_EXERCISE REQUIREMENTS:_
Copy exactly the lines of the data below that run from the line holding "purple plate B11:D11" through the line holding "none -> green slope F7:G7 level 3 top F", both ends included.

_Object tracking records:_

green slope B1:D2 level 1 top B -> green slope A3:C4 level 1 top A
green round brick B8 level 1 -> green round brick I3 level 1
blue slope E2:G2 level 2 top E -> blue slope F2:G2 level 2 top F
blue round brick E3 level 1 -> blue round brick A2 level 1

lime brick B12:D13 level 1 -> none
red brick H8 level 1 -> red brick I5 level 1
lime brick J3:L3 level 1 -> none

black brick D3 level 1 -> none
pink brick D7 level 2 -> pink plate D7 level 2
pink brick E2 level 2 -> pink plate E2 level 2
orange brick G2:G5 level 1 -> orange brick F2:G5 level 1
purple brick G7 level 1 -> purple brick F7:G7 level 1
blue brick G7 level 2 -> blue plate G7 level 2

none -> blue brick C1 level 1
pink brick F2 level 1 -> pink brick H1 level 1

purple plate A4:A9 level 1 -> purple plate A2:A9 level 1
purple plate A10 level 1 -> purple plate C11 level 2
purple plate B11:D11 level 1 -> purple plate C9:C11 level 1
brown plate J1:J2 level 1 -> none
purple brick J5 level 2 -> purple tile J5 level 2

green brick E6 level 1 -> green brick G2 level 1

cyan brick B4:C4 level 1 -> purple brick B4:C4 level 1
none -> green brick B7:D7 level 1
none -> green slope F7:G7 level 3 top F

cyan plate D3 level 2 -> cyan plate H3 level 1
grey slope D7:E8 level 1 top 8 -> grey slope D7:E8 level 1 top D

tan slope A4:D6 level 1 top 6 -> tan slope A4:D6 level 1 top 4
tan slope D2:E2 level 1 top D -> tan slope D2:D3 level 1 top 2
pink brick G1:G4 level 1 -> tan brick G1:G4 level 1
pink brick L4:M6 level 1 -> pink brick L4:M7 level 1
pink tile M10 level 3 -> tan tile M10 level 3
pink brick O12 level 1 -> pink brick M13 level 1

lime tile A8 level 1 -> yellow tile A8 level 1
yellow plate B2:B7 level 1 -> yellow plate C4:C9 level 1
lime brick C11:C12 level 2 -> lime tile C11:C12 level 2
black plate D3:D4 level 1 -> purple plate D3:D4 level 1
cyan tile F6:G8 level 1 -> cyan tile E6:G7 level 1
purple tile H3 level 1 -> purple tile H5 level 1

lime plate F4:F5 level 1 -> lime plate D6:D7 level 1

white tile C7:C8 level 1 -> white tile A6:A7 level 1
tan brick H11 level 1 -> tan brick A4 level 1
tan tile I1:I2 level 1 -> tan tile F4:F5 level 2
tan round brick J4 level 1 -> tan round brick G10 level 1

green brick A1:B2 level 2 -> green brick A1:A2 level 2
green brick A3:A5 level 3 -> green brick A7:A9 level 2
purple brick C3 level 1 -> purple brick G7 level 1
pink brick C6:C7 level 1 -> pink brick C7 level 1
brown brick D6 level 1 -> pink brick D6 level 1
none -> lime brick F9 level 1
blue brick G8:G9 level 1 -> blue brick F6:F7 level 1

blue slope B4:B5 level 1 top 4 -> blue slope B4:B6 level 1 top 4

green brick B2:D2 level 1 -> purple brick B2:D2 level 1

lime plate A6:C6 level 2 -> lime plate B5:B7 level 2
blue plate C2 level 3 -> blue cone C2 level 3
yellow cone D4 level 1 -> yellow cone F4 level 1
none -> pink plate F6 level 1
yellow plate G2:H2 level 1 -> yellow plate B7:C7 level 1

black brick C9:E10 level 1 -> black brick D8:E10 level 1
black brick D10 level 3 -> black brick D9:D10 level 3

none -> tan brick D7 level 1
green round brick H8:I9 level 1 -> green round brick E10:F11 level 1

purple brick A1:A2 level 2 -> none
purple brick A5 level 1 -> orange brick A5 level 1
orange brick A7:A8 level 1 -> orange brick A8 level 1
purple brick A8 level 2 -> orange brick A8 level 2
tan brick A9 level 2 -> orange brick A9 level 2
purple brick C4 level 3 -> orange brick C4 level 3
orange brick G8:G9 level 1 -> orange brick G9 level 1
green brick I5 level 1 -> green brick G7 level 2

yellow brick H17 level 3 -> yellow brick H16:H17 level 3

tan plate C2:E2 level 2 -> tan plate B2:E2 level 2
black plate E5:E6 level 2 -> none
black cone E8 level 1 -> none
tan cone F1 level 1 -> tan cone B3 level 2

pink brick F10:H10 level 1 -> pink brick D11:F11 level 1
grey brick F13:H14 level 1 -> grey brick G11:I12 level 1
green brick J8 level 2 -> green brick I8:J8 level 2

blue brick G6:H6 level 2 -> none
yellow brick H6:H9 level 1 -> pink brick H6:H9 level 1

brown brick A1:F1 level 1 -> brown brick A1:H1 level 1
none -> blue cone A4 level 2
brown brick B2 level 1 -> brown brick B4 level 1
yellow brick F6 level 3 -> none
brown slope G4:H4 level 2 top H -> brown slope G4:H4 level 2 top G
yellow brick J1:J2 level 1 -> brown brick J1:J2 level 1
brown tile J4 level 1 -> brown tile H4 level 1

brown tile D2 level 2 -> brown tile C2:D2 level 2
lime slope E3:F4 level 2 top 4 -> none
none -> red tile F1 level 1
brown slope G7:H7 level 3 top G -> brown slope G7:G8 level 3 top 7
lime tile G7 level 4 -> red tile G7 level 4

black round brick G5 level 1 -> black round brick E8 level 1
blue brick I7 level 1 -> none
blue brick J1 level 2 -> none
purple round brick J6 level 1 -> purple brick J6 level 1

_EXERCISE RESPONSE:_
purple plate B11:D11 level 1 -> purple plate C9:C11 level 1
brown plate J1:J2 level 1 -> none
purple brick J5 level 2 -> purple tile J5 level 2

green brick E6 level 1 -> green brick G2 level 1

cyan brick B4:C4 level 1 -> purple brick B4:C4 level 1
none -> green brick B7:D7 level 1
none -> green slope F7:G7 level 3 top F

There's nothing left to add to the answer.